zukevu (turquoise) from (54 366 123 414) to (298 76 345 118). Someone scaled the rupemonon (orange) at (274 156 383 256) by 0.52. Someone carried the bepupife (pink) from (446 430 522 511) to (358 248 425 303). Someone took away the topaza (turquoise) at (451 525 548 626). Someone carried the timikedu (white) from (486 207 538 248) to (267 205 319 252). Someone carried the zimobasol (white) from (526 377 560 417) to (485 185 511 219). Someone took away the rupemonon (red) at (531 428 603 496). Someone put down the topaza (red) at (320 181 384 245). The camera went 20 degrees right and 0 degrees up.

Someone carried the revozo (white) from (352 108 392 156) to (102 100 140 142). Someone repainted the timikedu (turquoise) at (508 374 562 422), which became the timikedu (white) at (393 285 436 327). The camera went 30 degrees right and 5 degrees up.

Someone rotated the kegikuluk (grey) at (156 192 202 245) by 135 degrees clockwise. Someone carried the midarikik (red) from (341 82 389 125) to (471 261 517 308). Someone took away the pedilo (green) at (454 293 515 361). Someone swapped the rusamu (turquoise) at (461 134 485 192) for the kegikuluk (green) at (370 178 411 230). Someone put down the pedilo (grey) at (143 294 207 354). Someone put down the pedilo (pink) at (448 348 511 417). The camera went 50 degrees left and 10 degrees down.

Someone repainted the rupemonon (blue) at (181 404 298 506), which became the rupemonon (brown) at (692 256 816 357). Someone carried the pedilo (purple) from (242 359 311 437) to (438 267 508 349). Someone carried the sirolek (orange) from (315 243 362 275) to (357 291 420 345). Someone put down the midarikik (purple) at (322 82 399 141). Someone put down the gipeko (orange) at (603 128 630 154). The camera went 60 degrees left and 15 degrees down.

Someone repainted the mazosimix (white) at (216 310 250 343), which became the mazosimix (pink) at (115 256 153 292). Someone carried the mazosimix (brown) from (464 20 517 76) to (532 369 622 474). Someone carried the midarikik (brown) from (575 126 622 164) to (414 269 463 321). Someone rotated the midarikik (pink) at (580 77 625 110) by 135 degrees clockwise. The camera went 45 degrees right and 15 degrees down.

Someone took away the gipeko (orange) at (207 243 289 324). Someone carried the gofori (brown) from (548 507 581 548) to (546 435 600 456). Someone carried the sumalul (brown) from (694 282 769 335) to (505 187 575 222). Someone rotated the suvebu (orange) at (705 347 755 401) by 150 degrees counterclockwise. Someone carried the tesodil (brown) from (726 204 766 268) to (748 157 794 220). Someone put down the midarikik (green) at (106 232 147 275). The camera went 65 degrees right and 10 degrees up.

== Aim of the exercise ==
The answer must be a single number: how many lines in the listing above include the word "gipeko".

== Response area ==
2